Coordinate-based change listings

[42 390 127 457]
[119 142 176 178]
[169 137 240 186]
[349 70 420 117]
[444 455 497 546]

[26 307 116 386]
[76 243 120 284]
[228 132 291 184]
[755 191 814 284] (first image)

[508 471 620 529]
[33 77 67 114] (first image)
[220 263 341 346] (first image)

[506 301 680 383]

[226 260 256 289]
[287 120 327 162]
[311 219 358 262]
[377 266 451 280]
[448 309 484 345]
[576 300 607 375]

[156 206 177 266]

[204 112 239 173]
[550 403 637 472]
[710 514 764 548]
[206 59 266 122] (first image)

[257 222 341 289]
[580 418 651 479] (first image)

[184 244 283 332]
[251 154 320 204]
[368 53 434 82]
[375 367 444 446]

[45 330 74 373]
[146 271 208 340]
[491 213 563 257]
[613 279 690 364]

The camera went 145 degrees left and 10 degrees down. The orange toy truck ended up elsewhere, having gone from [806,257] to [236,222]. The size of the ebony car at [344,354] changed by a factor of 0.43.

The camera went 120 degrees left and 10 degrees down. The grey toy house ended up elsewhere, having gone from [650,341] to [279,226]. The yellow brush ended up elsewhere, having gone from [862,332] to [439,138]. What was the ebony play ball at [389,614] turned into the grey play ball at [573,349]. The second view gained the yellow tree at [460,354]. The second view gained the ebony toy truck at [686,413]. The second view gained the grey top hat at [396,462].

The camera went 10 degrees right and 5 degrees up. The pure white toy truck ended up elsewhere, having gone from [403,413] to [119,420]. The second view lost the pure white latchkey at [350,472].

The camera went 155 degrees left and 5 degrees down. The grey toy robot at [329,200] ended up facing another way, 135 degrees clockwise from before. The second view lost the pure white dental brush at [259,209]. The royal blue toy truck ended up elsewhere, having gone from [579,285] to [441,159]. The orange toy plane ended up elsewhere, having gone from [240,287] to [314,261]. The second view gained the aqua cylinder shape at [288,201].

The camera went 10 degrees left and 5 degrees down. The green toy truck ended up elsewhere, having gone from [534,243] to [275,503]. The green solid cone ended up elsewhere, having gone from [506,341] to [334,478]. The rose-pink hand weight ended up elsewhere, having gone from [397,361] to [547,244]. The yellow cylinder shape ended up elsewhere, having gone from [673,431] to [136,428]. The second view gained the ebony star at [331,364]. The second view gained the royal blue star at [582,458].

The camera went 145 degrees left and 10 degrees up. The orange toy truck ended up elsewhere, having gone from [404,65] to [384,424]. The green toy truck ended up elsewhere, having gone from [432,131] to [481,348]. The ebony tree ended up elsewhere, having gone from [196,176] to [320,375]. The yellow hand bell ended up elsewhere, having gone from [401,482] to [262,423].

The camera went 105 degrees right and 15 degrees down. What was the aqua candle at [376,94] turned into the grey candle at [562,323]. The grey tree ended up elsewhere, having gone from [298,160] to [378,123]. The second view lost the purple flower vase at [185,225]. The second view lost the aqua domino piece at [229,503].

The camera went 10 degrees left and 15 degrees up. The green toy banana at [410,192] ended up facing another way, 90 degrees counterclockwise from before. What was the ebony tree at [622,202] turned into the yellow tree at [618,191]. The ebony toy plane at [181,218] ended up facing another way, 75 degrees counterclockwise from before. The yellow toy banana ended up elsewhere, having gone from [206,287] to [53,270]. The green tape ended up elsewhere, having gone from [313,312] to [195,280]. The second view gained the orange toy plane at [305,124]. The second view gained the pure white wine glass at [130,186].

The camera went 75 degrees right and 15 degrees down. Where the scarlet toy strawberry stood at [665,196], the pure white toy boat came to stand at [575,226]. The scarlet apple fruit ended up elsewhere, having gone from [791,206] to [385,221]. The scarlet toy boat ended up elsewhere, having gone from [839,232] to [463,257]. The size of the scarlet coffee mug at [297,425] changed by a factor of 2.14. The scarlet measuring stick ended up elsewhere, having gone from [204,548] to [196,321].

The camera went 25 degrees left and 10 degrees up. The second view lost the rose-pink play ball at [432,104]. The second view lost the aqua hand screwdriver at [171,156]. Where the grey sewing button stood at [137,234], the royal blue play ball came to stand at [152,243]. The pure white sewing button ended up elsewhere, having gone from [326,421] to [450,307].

> Task
All records are to be retyped exactly. None may be omitted.

> Answer to this task
[42 390 127 457]
[119 142 176 178]
[169 137 240 186]
[349 70 420 117]
[444 455 497 546]

[26 307 116 386]
[76 243 120 284]
[228 132 291 184]
[755 191 814 284] (first image)

[508 471 620 529]
[33 77 67 114] (first image)
[220 263 341 346] (first image)

[506 301 680 383]

[226 260 256 289]
[287 120 327 162]
[311 219 358 262]
[377 266 451 280]
[448 309 484 345]
[576 300 607 375]

[156 206 177 266]

[204 112 239 173]
[550 403 637 472]
[710 514 764 548]
[206 59 266 122] (first image)

[257 222 341 289]
[580 418 651 479] (first image)

[184 244 283 332]
[251 154 320 204]
[368 53 434 82]
[375 367 444 446]

[45 330 74 373]
[146 271 208 340]
[491 213 563 257]
[613 279 690 364]

The camera went 145 degrees left and 10 degrees down. The orange toy truck ended up elsewhere, having gone from [806,257] to [236,222]. The size of the ebony car at [344,354] changed by a factor of 0.43.

The camera went 120 degrees left and 10 degrees down. The grey toy house ended up elsewhere, having gone from [650,341] to [279,226]. The yellow brush ended up elsewhere, having gone from [862,332] to [439,138]. What was the ebony play ball at [389,614] turned into the grey play ball at [573,349]. The second view gained the yellow tree at [460,354]. The second view gained the ebony toy truck at [686,413]. The second view gained the grey top hat at [396,462].

The camera went 10 degrees right and 5 degrees up. The pure white toy truck ended up elsewhere, having gone from [403,413] to [119,420]. The second view lost the pure white latchkey at [350,472].

The camera went 155 degrees left and 5 degrees down. The grey toy robot at [329,200] ended up facing another way, 135 degrees clockwise from before. The second view lost the pure white dental brush at [259,209]. The royal blue toy truck ended up elsewhere, having gone from [579,285] to [441,159]. The orange toy plane ended up elsewhere, having gone from [240,287] to [314,261]. The second view gained the aqua cylinder shape at [288,201].

The camera went 10 degrees left and 5 degrees down. The green toy truck ended up elsewhere, having gone from [534,243] to [275,503]. The green solid cone ended up elsewhere, having gone from [506,341] to [334,478]. The rose-pink hand weight ended up elsewhere, having gone from [397,361] to [547,244]. The yellow cylinder shape ended up elsewhere, having gone from [673,431] to [136,428]. The second view gained the ebony star at [331,364]. The second view gained the royal blue star at [582,458].

The camera went 145 degrees left and 10 degrees up. The orange toy truck ended up elsewhere, having gone from [404,65] to [384,424]. The green toy truck ended up elsewhere, having gone from [432,131] to [481,348]. The ebony tree ended up elsewhere, having gone from [196,176] to [320,375]. The yellow hand bell ended up elsewhere, having gone from [401,482] to [262,423].

The camera went 105 degrees right and 15 degrees down. What was the aqua candle at [376,94] turned into the grey candle at [562,323]. The grey tree ended up elsewhere, having gone from [298,160] to [378,123]. The second view lost the purple flower vase at [185,225]. The second view lost the aqua domino piece at [229,503].

The camera went 10 degrees left and 15 degrees up. The green toy banana at [410,192] ended up facing another way, 90 degrees counterclockwise from before. What was the ebony tree at [622,202] turned into the yellow tree at [618,191]. The ebony toy plane at [181,218] ended up facing another way, 75 degrees counterclockwise from before. The yellow toy banana ended up elsewhere, having gone from [206,287] to [53,270]. The green tape ended up elsewhere, having gone from [313,312] to [195,280]. The second view gained the orange toy plane at [305,124]. The second view gained the pure white wine glass at [130,186].

The camera went 75 degrees right and 15 degrees down. Where the scarlet toy strawberry stood at [665,196], the pure white toy boat came to stand at [575,226]. The scarlet apple fruit ended up elsewhere, having gone from [791,206] to [385,221]. The scarlet toy boat ended up elsewhere, having gone from [839,232] to [463,257]. The size of the scarlet coffee mug at [297,425] changed by a factor of 2.14. The scarlet measuring stick ended up elsewhere, having gone from [204,548] to [196,321].

The camera went 25 degrees left and 10 degrees up. The second view lost the rose-pink play ball at [432,104]. The second view lost the aqua hand screwdriver at [171,156]. Where the grey sewing button stood at [137,234], the royal blue play ball came to stand at [152,243]. The pure white sewing button ended up elsewhere, having gone from [326,421] to [450,307].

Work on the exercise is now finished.